Scene images with change listings.
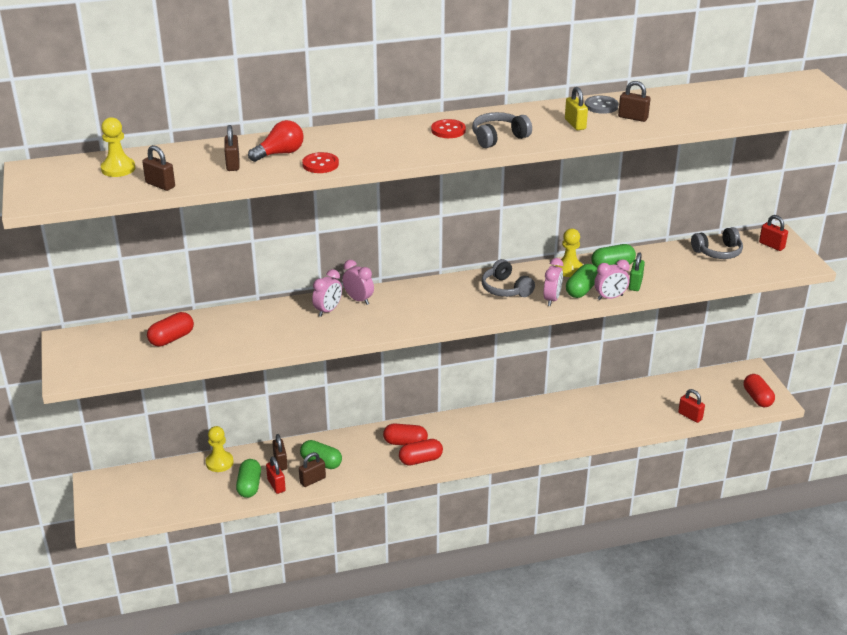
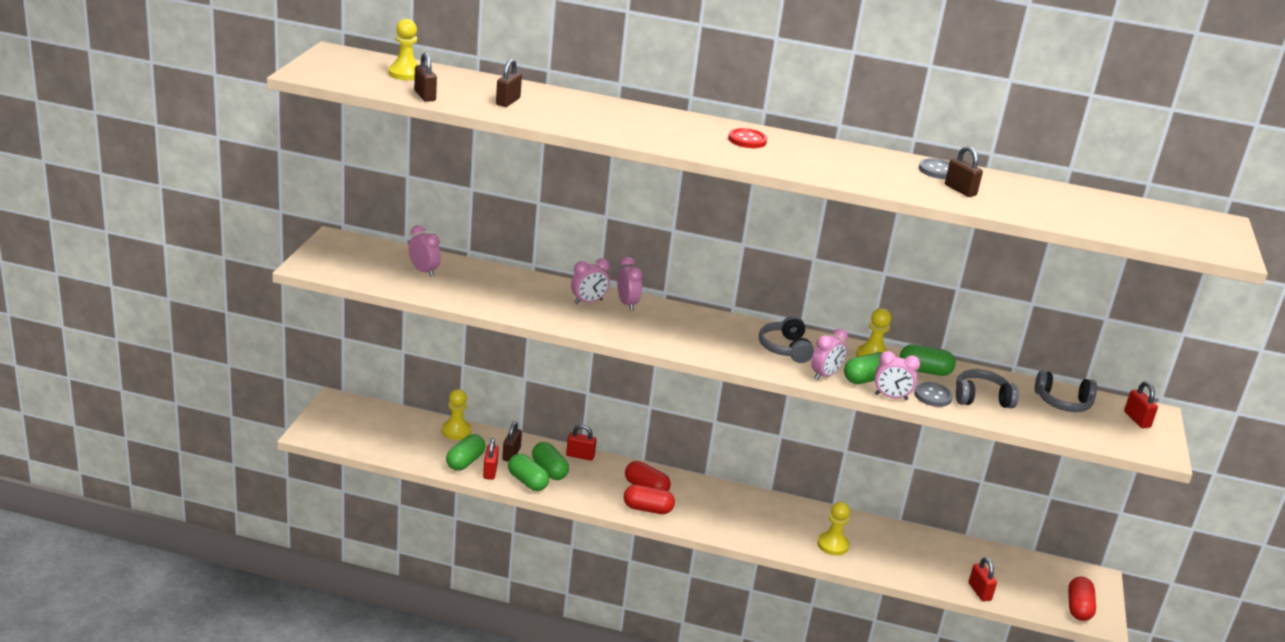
camera: 25 degrees right, 5 degrees down
(171, 338) = (424, 271): red capsule -> pink clock
(280, 153) = (561, 107): red light bulb -> none
(312, 480) = (527, 482): brown padlock -> green capsule
(320, 164) = (587, 126): red button -> none
(334, 439) = (580, 456): none -> red padlock
(498, 138) = (790, 161): grey headphones -> grey headphones (981, 398)
(570, 426) = (832, 545): none -> yellow pawn
(575, 124) = (888, 176): yellow padlock -> none
(635, 284) = (932, 396): green padlock -> grey button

Task goal. Once you reach the line that holds "(312, 480) = (527, 482): brown", print it and every line after it through the end of the records, word for word.

Answer area.
(312, 480) = (527, 482): brown padlock -> green capsule
(320, 164) = (587, 126): red button -> none
(334, 439) = (580, 456): none -> red padlock
(498, 138) = (790, 161): grey headphones -> grey headphones (981, 398)
(570, 426) = (832, 545): none -> yellow pawn
(575, 124) = (888, 176): yellow padlock -> none
(635, 284) = (932, 396): green padlock -> grey button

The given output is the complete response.